▸ What you need to do
Once you find the line with "none -> blue cake [410,657,564,805]" in the entries below, return exactly every line from it through the line with "none -> green toothbrush [148,390,231,433]".

Colored object listings:
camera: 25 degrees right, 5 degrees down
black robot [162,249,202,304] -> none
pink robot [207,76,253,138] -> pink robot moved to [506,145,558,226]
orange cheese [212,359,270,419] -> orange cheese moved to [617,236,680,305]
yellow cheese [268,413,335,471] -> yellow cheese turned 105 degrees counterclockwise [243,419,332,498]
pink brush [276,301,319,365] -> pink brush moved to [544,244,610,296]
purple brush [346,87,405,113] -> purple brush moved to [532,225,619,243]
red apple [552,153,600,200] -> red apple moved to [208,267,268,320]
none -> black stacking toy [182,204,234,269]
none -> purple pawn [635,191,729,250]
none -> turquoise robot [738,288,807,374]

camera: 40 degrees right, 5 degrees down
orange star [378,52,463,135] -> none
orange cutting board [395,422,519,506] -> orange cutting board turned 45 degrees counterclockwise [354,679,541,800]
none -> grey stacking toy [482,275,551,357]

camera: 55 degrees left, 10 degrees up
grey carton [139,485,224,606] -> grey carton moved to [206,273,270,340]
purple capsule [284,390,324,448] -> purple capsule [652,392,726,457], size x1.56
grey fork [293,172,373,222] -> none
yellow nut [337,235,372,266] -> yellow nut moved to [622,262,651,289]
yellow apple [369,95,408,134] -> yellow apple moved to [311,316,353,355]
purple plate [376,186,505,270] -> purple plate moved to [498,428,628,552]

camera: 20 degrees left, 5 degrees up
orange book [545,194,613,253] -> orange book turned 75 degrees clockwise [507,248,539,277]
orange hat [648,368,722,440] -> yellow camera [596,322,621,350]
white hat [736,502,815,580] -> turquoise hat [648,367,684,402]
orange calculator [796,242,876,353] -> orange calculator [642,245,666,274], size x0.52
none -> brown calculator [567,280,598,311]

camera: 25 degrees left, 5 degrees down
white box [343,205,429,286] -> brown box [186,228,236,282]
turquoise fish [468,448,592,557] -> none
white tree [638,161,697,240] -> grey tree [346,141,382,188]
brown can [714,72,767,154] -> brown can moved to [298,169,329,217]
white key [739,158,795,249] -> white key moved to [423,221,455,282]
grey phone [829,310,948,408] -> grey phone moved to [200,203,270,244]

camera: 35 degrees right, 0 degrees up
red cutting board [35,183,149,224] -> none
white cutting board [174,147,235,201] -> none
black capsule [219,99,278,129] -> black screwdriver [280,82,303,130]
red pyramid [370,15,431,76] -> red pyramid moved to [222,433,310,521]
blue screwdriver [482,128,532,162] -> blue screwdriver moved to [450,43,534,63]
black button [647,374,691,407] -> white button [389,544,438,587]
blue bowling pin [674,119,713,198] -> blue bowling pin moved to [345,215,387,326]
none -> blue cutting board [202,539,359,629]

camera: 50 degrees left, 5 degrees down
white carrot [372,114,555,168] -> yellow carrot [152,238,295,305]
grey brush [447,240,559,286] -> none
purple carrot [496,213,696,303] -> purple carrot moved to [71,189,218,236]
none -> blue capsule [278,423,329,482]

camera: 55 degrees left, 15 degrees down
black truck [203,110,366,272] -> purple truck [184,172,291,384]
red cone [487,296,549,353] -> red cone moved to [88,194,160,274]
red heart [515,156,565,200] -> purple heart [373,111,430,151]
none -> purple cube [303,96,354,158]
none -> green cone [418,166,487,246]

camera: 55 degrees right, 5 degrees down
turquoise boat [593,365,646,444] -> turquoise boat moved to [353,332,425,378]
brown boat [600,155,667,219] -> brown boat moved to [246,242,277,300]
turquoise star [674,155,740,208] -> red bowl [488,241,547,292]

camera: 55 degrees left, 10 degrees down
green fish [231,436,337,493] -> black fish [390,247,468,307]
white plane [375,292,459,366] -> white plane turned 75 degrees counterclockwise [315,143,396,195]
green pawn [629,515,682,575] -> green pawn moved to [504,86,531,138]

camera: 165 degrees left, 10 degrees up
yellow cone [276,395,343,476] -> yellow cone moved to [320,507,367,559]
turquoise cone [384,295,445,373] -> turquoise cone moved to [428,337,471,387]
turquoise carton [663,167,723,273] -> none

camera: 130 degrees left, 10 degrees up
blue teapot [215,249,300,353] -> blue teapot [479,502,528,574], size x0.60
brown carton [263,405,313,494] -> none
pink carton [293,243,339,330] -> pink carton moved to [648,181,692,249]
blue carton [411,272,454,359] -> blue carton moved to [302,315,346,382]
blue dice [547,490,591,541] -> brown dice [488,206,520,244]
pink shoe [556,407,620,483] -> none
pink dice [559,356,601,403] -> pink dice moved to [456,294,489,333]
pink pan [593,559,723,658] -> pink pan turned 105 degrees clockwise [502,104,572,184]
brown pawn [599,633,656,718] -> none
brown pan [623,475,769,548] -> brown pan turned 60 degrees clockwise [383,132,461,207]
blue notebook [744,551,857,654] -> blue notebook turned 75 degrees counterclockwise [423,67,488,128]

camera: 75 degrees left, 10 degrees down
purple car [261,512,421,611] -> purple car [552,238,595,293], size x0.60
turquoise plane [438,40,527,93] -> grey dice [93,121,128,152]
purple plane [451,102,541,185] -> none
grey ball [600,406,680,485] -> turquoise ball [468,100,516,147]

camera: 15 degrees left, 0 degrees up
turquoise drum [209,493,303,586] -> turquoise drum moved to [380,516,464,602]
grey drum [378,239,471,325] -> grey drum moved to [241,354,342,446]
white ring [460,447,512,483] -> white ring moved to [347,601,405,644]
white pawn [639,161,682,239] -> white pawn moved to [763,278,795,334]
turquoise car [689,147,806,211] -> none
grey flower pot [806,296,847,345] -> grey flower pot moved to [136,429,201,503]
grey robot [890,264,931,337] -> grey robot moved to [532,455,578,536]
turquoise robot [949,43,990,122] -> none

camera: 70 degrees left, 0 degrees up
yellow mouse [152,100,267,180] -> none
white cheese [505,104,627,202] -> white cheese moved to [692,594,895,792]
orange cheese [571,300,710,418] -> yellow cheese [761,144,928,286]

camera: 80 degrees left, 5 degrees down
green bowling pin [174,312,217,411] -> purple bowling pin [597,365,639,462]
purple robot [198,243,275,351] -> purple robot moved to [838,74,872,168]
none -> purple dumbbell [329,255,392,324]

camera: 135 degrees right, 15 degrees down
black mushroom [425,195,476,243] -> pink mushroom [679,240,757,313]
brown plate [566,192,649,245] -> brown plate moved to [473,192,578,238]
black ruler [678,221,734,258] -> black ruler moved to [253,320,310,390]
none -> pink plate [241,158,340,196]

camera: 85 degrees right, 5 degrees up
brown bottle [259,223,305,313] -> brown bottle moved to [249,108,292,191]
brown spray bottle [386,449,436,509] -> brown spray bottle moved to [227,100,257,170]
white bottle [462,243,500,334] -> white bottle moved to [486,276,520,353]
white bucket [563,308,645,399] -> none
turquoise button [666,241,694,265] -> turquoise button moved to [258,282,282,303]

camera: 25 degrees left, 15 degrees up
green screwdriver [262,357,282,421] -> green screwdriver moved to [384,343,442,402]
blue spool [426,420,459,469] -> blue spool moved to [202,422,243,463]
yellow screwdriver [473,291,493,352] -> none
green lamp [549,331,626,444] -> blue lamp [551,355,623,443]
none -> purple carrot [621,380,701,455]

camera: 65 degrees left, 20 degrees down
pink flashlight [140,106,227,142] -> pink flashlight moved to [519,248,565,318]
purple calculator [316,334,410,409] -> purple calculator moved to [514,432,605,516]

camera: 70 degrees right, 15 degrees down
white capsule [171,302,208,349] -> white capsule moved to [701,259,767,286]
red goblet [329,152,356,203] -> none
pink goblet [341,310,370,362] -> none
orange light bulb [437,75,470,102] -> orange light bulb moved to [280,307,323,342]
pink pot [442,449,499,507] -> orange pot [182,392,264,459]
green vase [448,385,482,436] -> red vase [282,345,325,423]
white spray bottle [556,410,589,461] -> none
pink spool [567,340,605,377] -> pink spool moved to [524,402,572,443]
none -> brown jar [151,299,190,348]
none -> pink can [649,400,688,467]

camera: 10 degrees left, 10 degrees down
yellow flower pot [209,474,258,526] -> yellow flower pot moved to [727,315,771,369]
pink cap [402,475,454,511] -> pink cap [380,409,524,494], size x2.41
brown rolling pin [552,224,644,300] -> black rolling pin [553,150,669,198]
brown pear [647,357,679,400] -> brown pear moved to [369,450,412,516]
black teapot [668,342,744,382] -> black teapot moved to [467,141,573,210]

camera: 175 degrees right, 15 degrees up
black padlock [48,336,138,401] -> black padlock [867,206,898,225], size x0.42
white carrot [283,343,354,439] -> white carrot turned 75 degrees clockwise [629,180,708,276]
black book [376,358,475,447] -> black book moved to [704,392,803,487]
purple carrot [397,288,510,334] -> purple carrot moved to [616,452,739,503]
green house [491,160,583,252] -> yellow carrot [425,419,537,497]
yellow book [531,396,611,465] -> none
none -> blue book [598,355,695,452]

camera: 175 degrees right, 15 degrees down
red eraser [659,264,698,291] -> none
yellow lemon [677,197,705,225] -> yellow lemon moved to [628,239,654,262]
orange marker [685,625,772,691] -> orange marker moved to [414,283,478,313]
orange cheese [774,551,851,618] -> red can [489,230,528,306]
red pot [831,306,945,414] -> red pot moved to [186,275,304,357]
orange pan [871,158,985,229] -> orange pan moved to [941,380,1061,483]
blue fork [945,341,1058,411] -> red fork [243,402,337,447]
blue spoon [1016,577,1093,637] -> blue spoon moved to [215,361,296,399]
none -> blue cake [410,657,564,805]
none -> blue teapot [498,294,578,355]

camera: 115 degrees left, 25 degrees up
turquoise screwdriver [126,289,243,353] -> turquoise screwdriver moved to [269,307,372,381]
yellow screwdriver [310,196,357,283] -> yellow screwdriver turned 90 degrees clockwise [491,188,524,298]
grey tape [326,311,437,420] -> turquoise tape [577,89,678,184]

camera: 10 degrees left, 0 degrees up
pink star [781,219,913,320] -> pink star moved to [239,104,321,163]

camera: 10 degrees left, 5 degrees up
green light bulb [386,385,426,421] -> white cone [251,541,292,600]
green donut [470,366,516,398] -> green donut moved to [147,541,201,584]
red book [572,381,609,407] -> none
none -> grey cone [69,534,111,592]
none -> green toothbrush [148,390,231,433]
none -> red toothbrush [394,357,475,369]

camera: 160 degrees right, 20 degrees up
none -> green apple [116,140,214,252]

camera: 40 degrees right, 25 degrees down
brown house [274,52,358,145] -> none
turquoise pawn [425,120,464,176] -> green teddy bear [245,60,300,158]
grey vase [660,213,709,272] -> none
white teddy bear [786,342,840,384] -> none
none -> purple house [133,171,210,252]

▸ Worked solution
none -> blue cake [410,657,564,805]
none -> blue teapot [498,294,578,355]

camera: 115 degrees left, 25 degrees up
turquoise screwdriver [126,289,243,353] -> turquoise screwdriver moved to [269,307,372,381]
yellow screwdriver [310,196,357,283] -> yellow screwdriver turned 90 degrees clockwise [491,188,524,298]
grey tape [326,311,437,420] -> turquoise tape [577,89,678,184]

camera: 10 degrees left, 0 degrees up
pink star [781,219,913,320] -> pink star moved to [239,104,321,163]

camera: 10 degrees left, 5 degrees up
green light bulb [386,385,426,421] -> white cone [251,541,292,600]
green donut [470,366,516,398] -> green donut moved to [147,541,201,584]
red book [572,381,609,407] -> none
none -> grey cone [69,534,111,592]
none -> green toothbrush [148,390,231,433]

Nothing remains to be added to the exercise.